**Source material:**
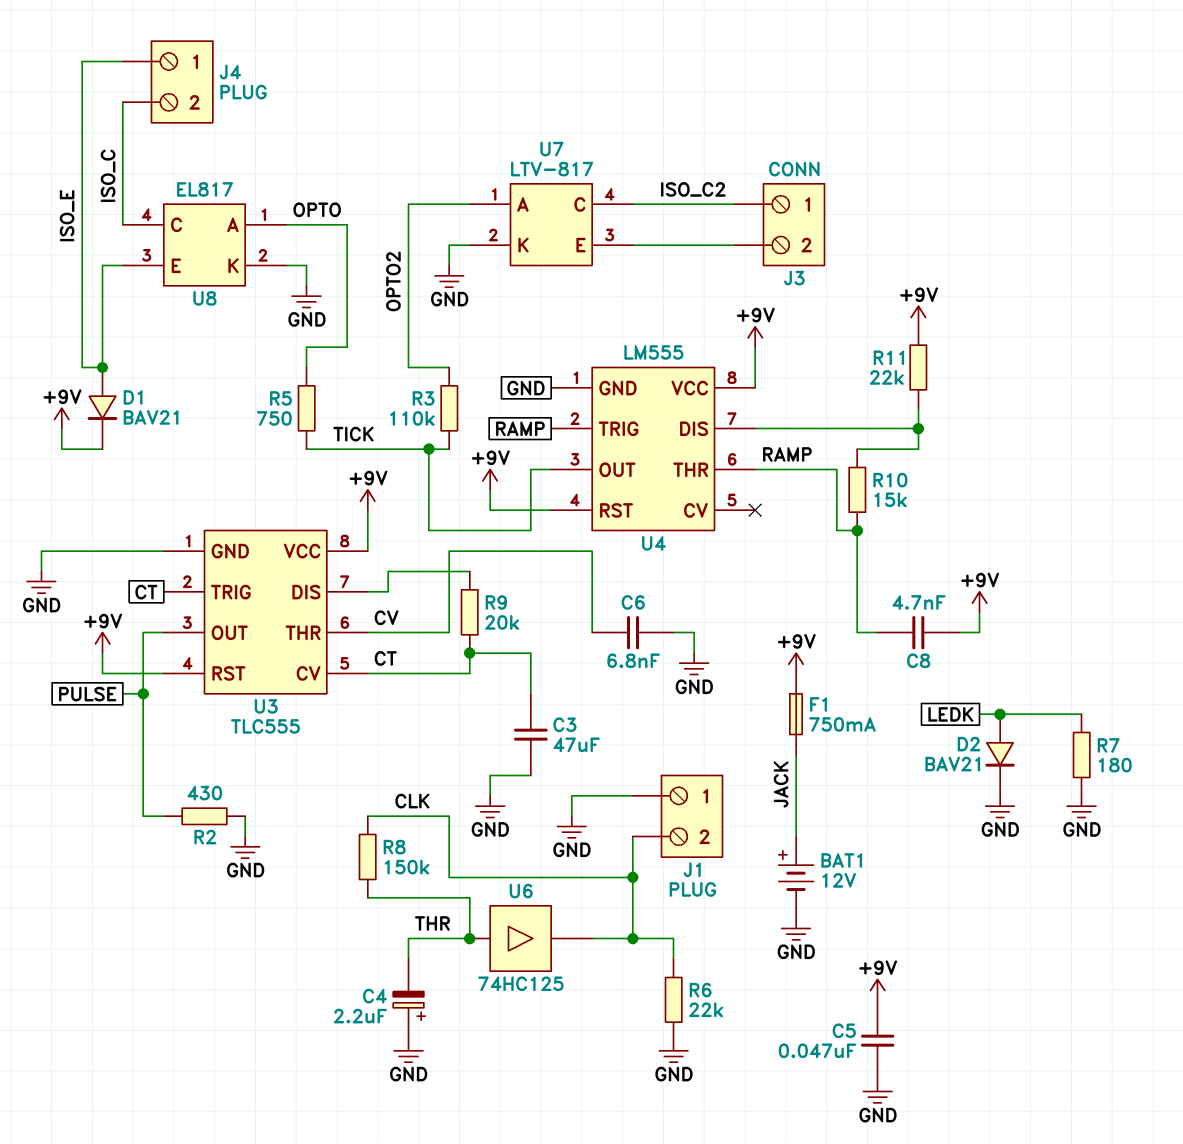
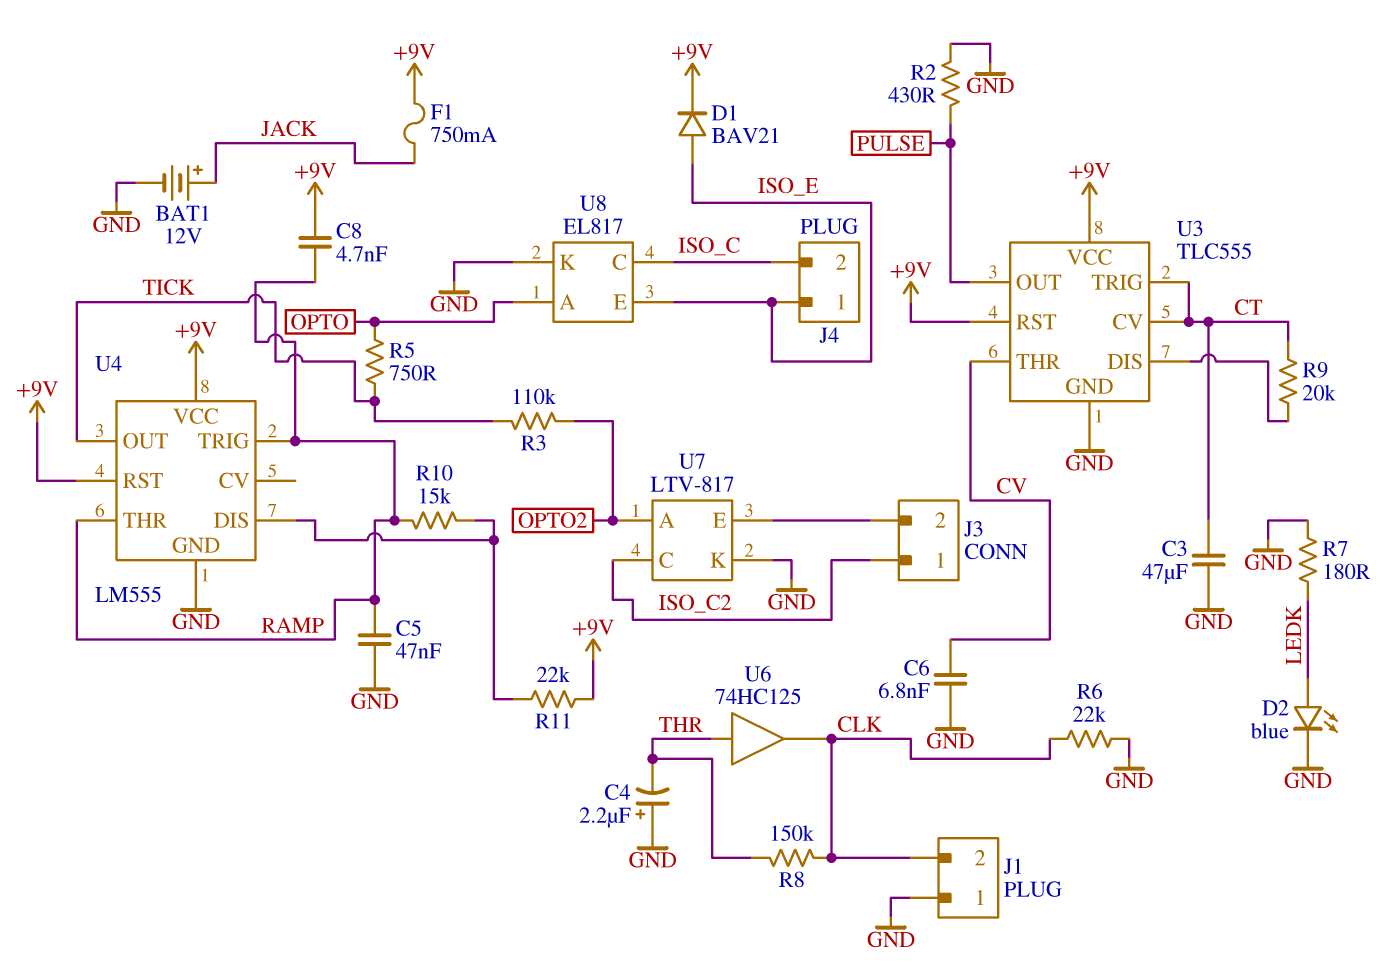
C5: 47nF (+9V, GND) -> 47nF (GND, RAMP)
D2: diode BAV21 (A LEDK, K GND) -> LED blue (A LEDK, K GND)

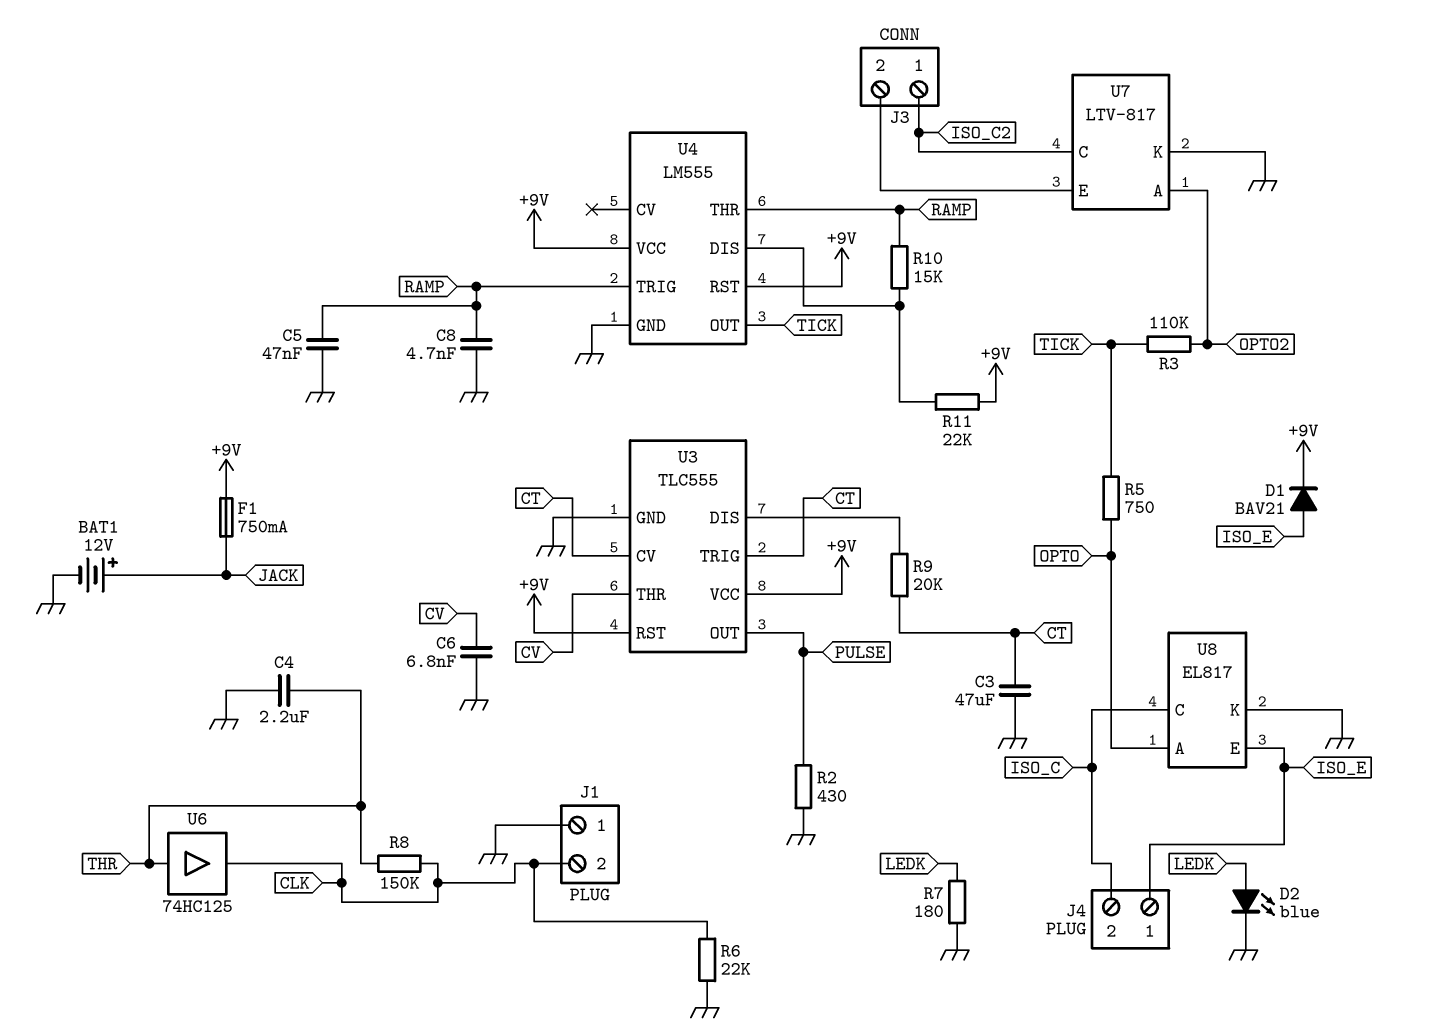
C4: 2.2uF (plus GND, minus THR) -> 2.2uF (GND, THR)
C8: 4.7nF (+9V, RAMP) -> 4.7nF (GND, RAMP)

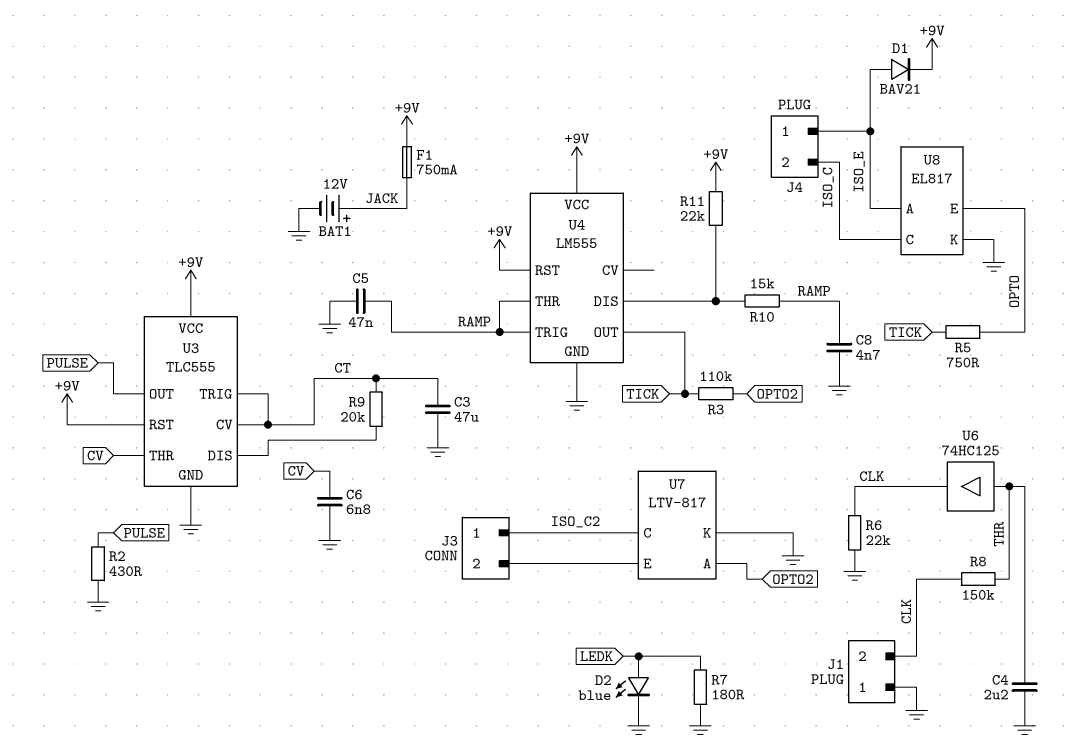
U8 pin A: OPTO -> ISO_E
U8 pin E: ISO_E -> OPTO

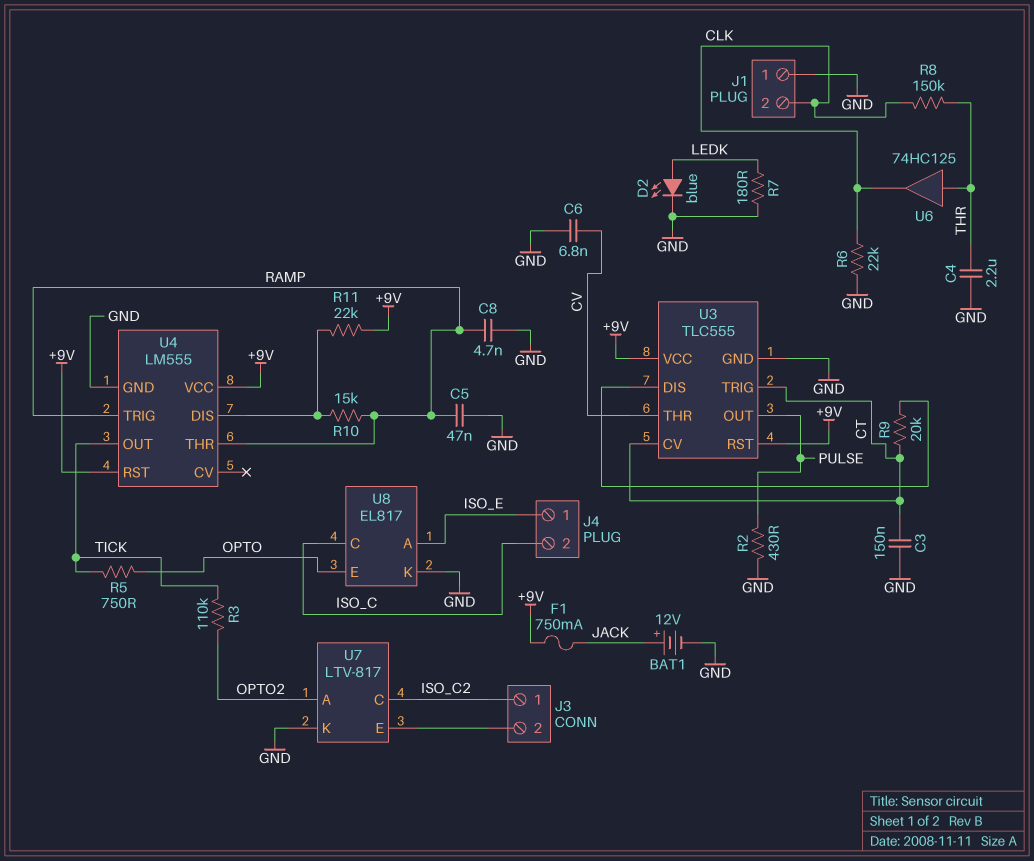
C3: 47uF (CT, GND) -> 150nF (CT, GND)
D1: diode BAV21 (A ISO_E, K +9V) -> none

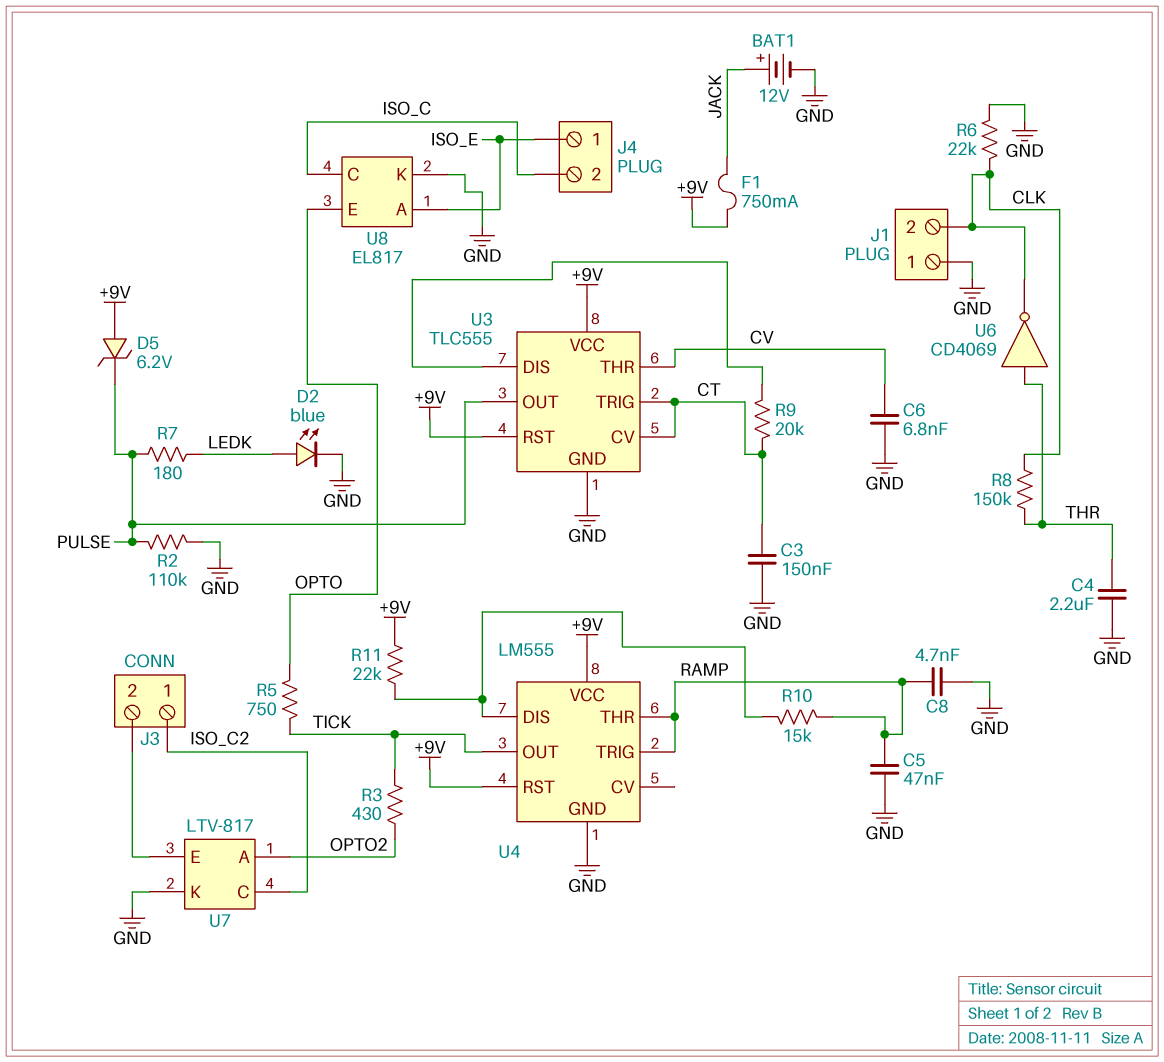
D5: none -> zener 6.2V (A +9V, K PULSE)
R2: 430 (GND, PULSE) -> 110k (GND, PULSE)
R3: 110k (OPTO2, TICK) -> 430 (OPTO2, TICK)
R7: 180 (GND, LEDK) -> 180 (LEDK, PULSE)
U6: buffer 74HC125 (in THR, out CLK) -> NOT CD4069 (in THR, out CLK)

**Exercise objective:**
Within the data, how many lines hold "RAMP"? Respond with only the number.

**Written answer:**
2